"""

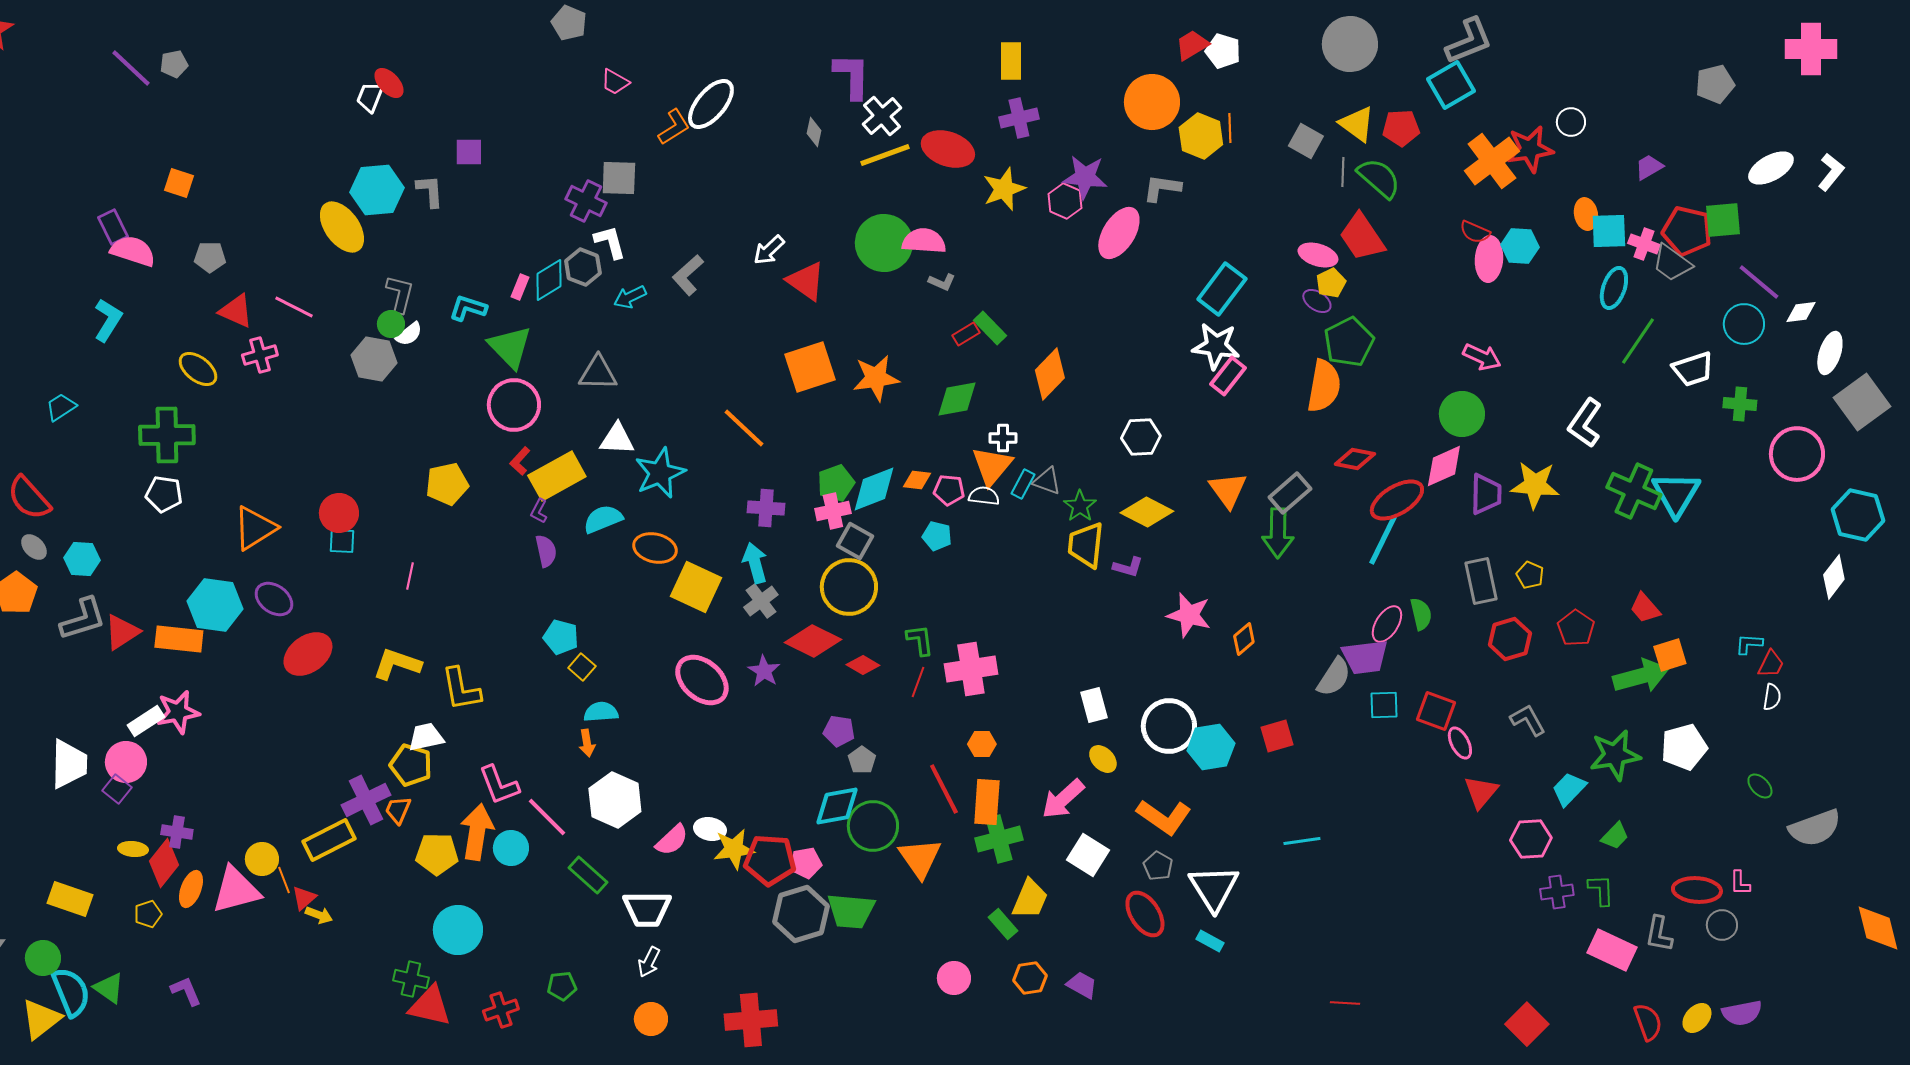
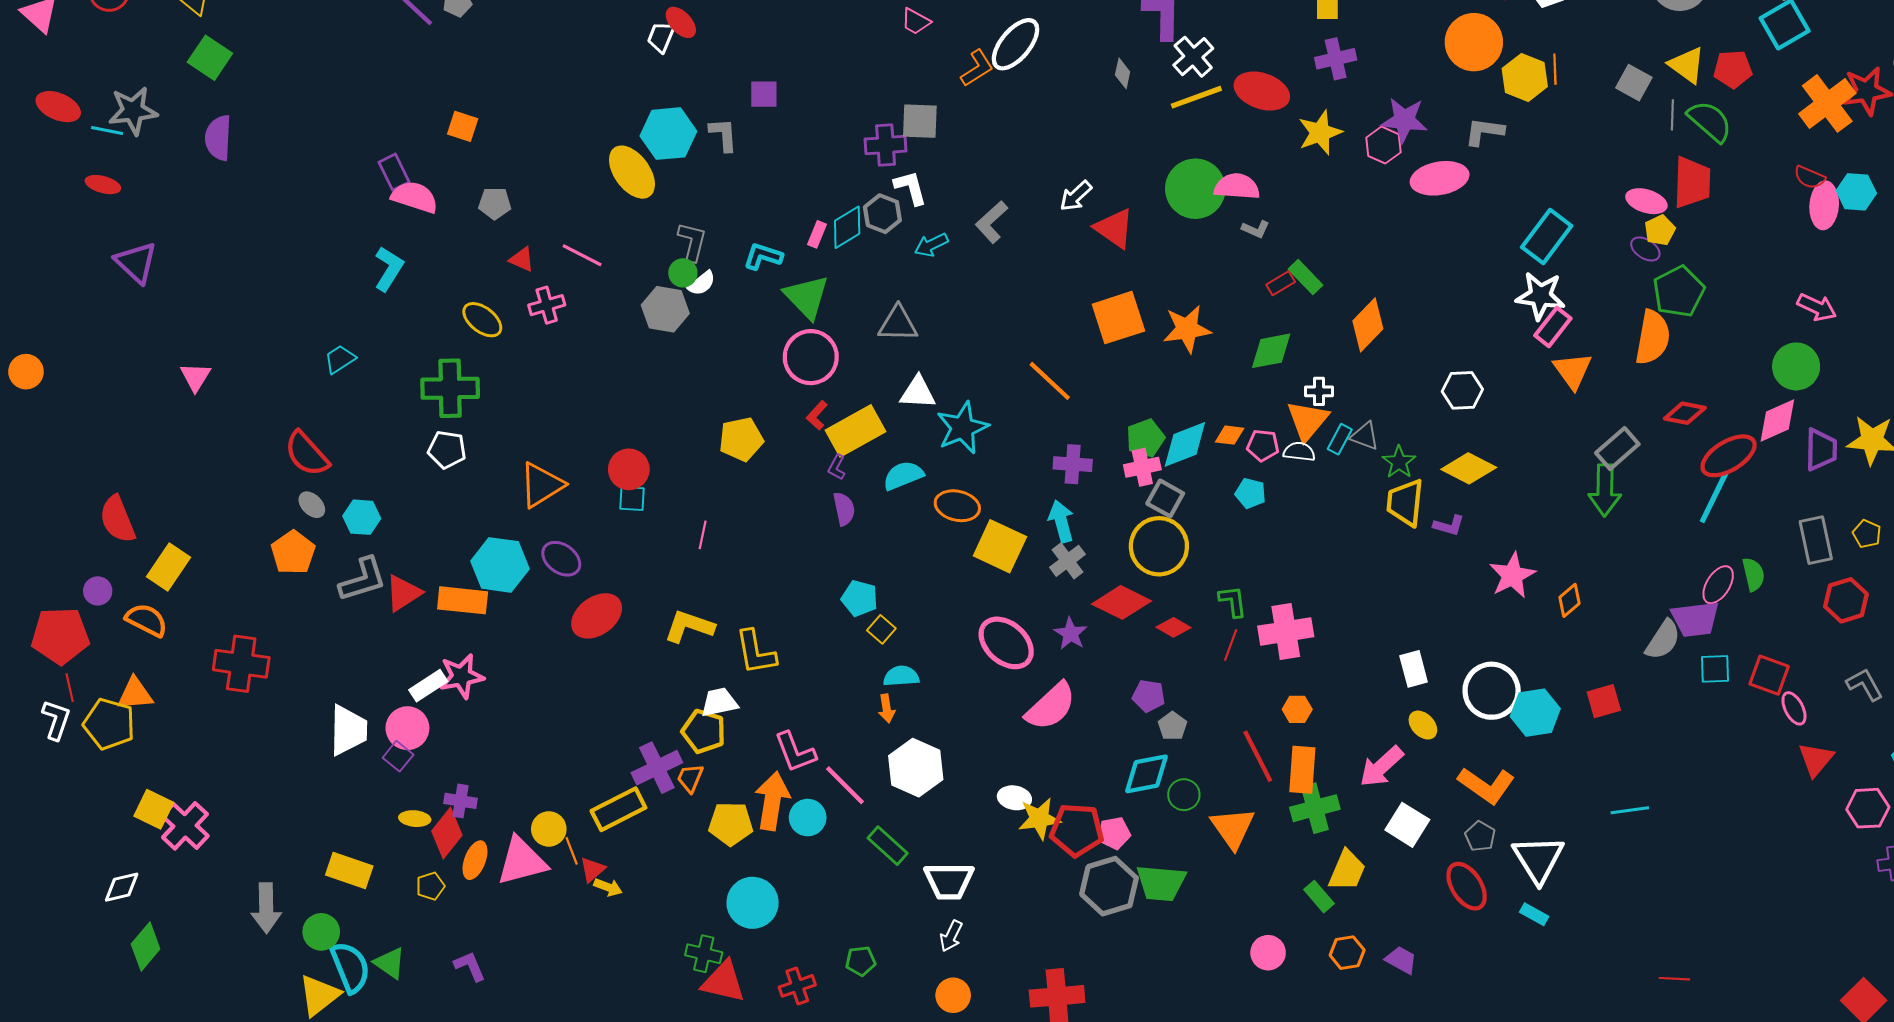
purple cross: (586, 201) -> (886, 145), turned -30
pink ellipse: (1119, 233) -> (1440, 178), turned 48
red trapezoid: (1362, 237) -> (1692, 182), turned -144
red triangle: (236, 311) -> (522, 259), size x0.7
orange triangle: (1228, 490) -> (1573, 371), moved
pink star: (1189, 615) -> (1512, 575), turned 30
green circle: (873, 826) -> (1184, 795), size x0.6
pink semicircle: (672, 840) -> (1051, 706), moved, size x1.5

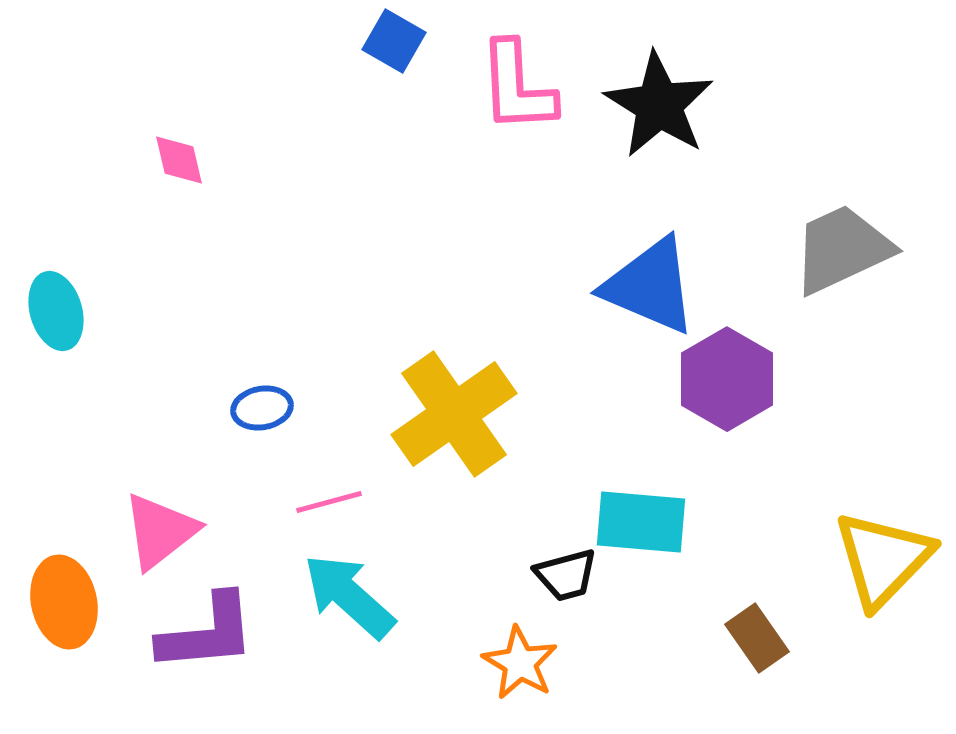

"""

→ YOUR INSTRUCTIONS
Your reply is the full set of entries reproduced exactly, with images omitted.

→ SOLUTION
purple cross: (586, 201) -> (886, 145), turned -30
pink ellipse: (1119, 233) -> (1440, 178), turned 48
red trapezoid: (1362, 237) -> (1692, 182), turned -144
red triangle: (236, 311) -> (522, 259), size x0.7
orange triangle: (1228, 490) -> (1573, 371), moved
pink star: (1189, 615) -> (1512, 575), turned 30
green circle: (873, 826) -> (1184, 795), size x0.6
pink semicircle: (672, 840) -> (1051, 706), moved, size x1.5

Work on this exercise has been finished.